What the task asks: Retype, word for word, the line holding "Recipe: [505,56,542,93] ->" and every line below it to the end of the listing. Leave out the pictures.

Data supplied:
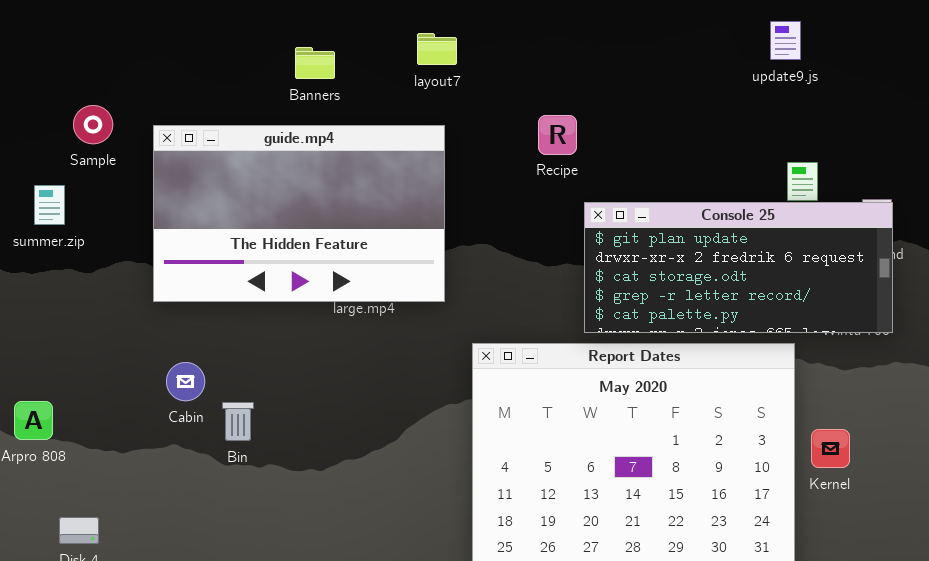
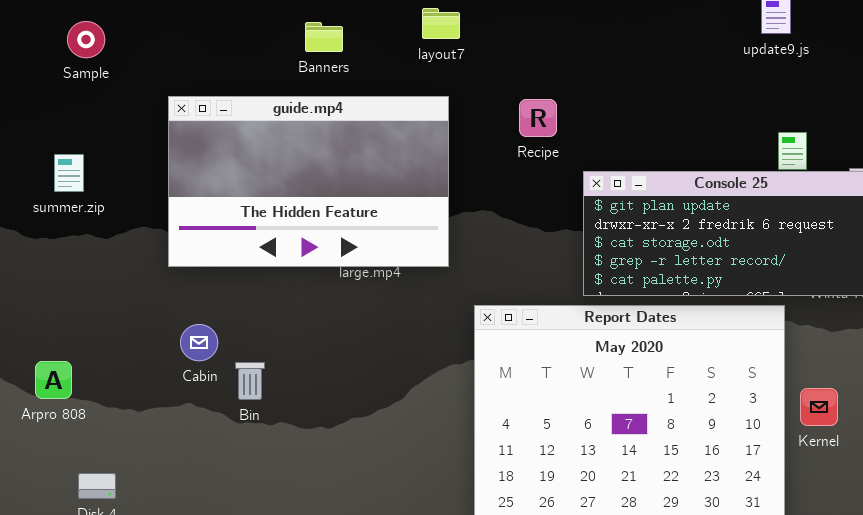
Sample: [73,105,113,144] -> [67,21,105,58], moved
Recipe: [538,115,577,155] -> [519,99,557,137], moved

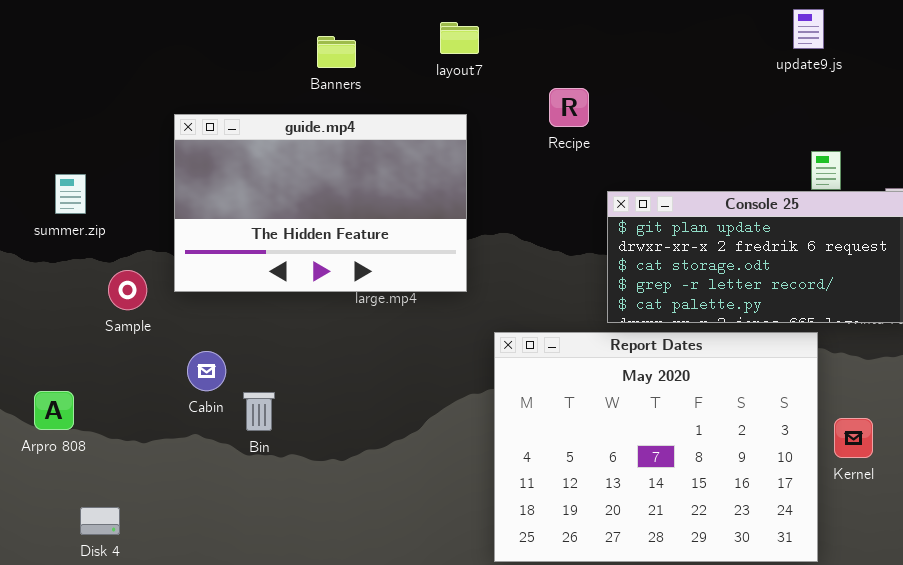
Sample: [67,21,105,58] -> [108,270,147,310], moved
Recipe: [519,99,557,137] -> [549,88,589,127], moved

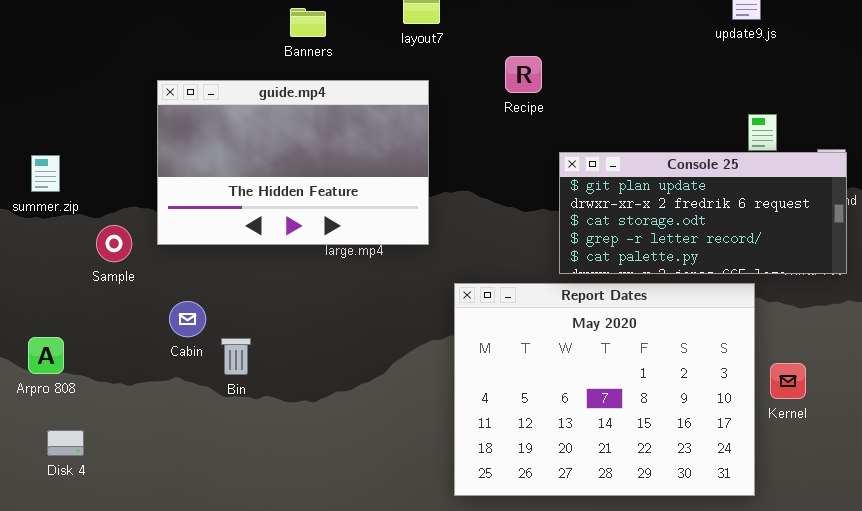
summer.zip: [55,174,86,214] -> [31,155,60,192], moved
Disk 4: [80,507,120,535] -> [47,430,84,456], moved

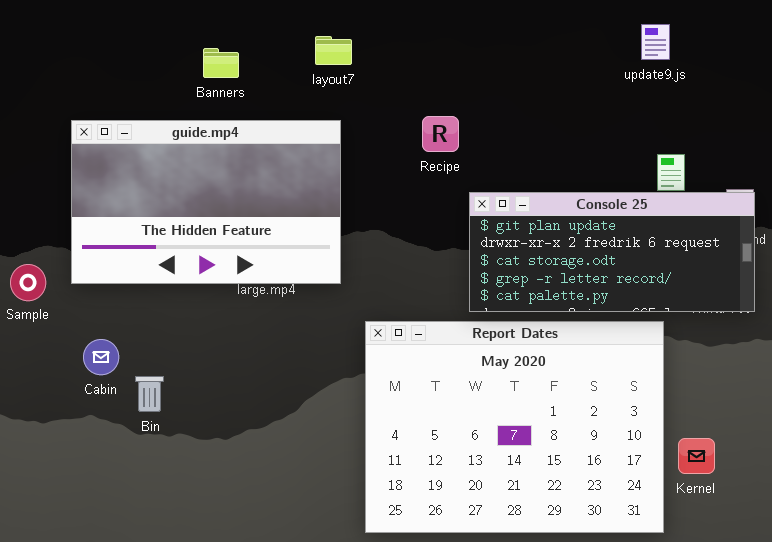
Recipe: [505,56,542,93] -> [422,116,459,152], moved
Kernel: [770,363,806,399] -> [678,438,715,474], moved

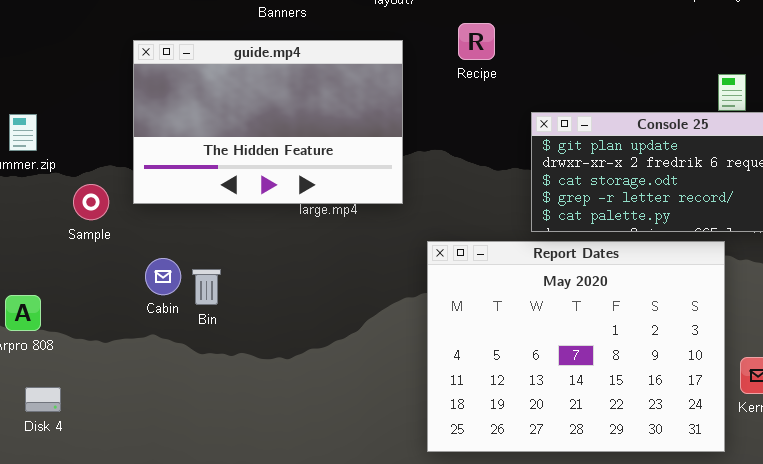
Recipe: [422,116,459,152] -> [458,23,495,60], moved
Bin: [135,376,164,412] -> [192,269,221,305], moved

Answer section:
Recipe: [505,56,542,93] -> [422,116,459,152], moved
Kernel: [770,363,806,399] -> [678,438,715,474], moved

Recipe: [422,116,459,152] -> [458,23,495,60], moved
Bin: [135,376,164,412] -> [192,269,221,305], moved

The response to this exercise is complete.